_What to do_
Check which lines of the entries that follow hold "brick", then give the number of those lines and nothing more.

_Object tracking records_

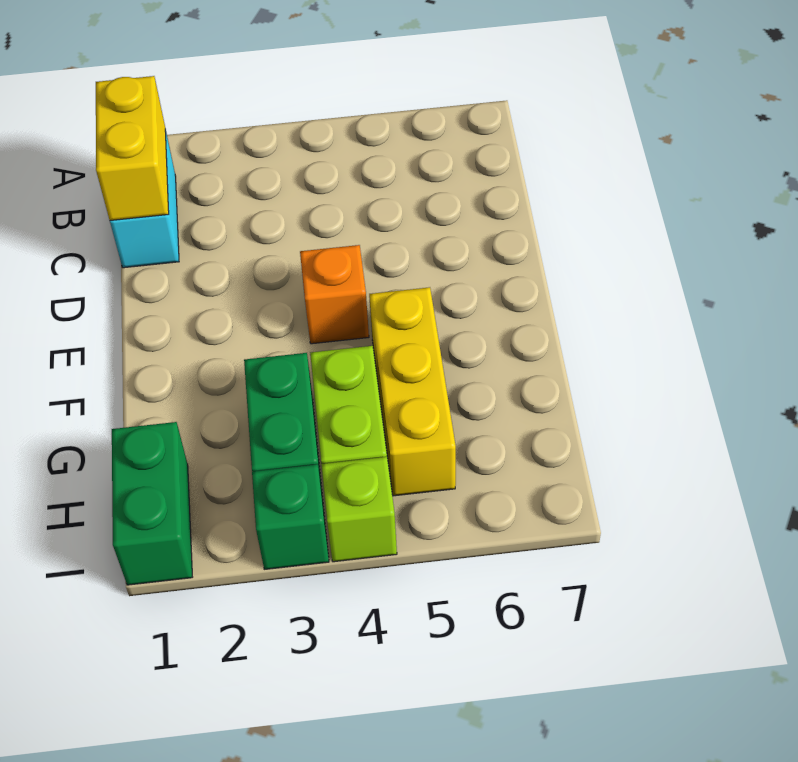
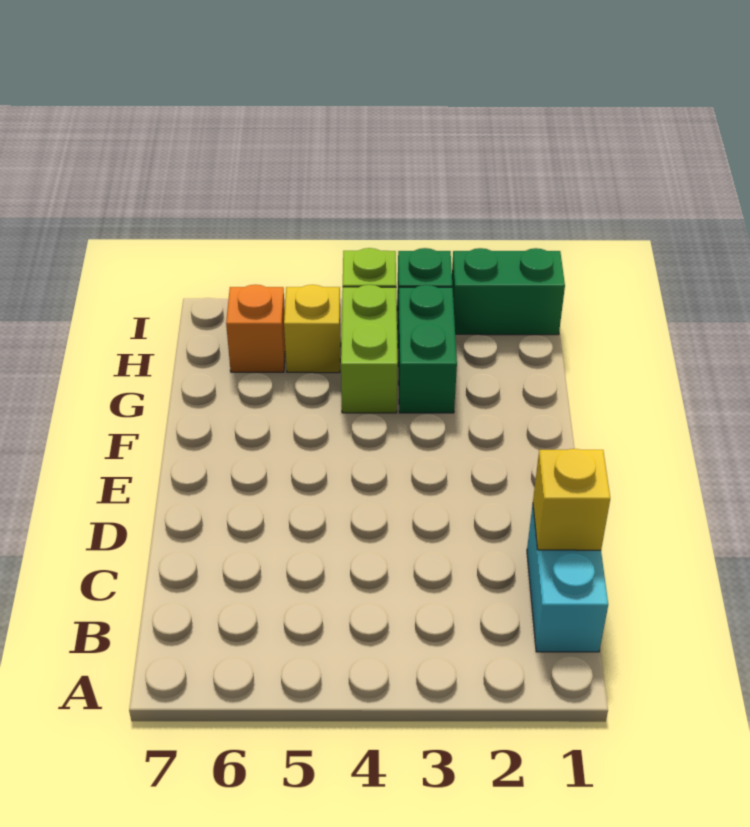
yellow brick B1:C1 level 2 -> yellow brick C1 level 2
orange brick E4 level 1 -> orange brick H6 level 1
yellow brick F5:H5 level 1 -> yellow brick H5 level 1
green brick H1:I1 level 1 -> green brick I1:I2 level 1

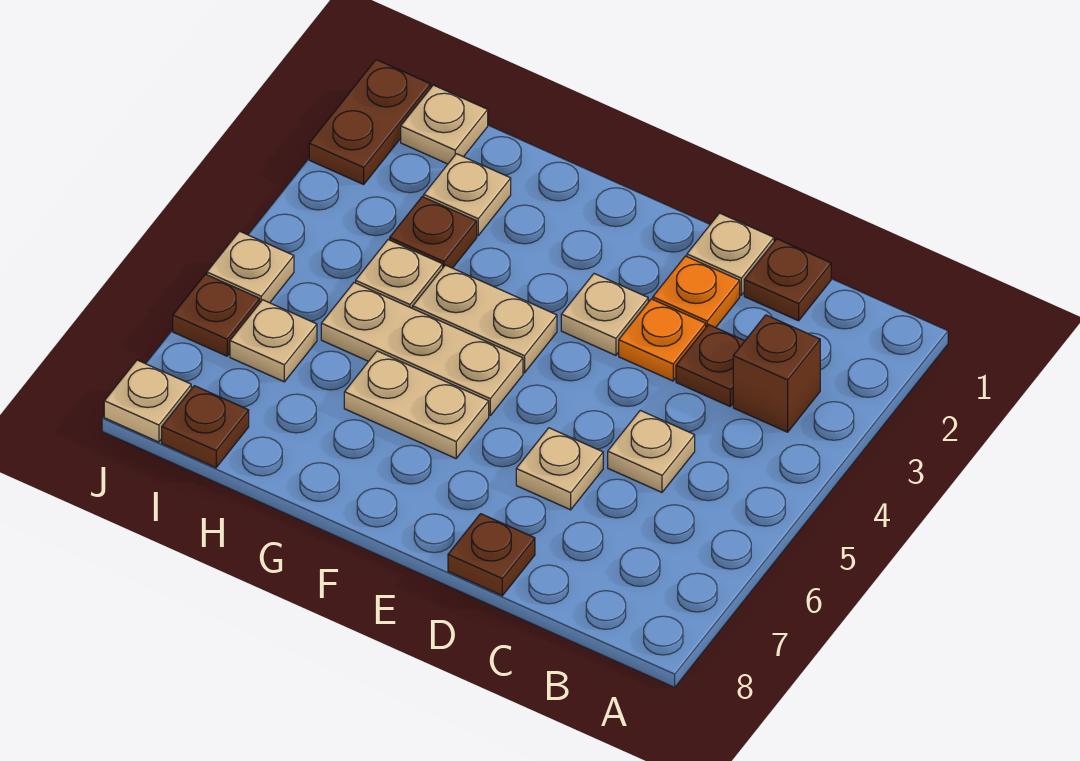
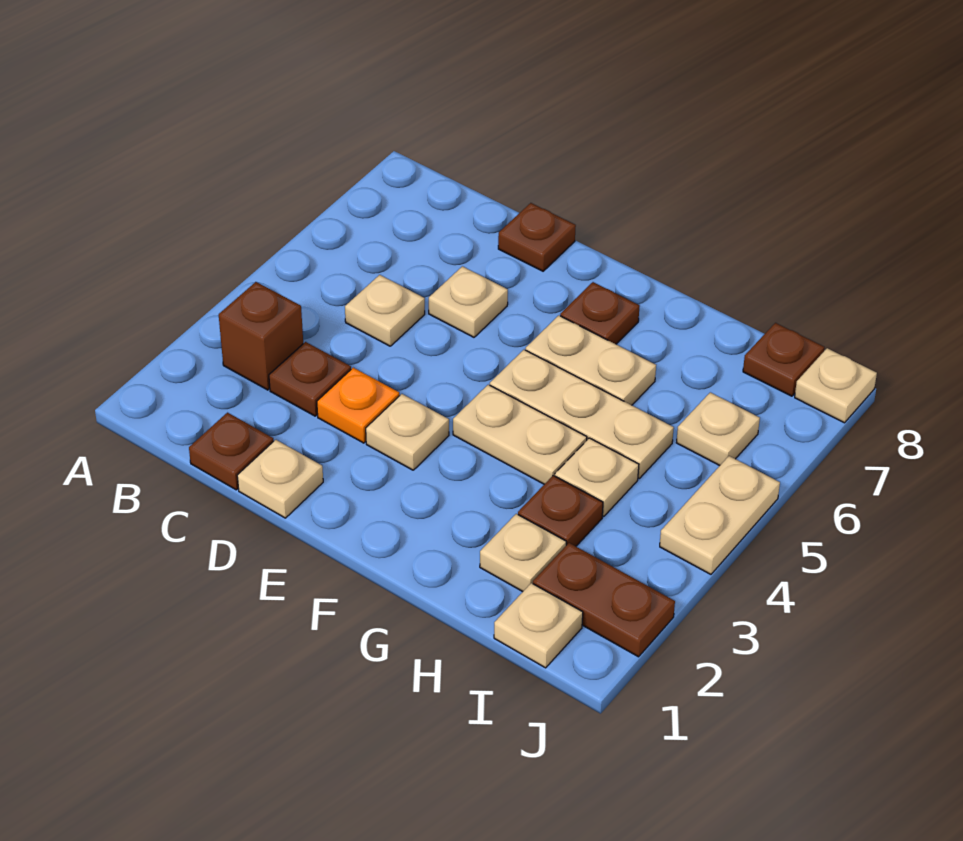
orange plate D2 level 1 -> none
brown plate J1:J2 level 1 -> brown plate I2:J2 level 1
tan plate J5 level 1 -> tan plate J4:J5 level 1
brown plate J6 level 1 -> brown plate F7 level 1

_Completed exercise_
4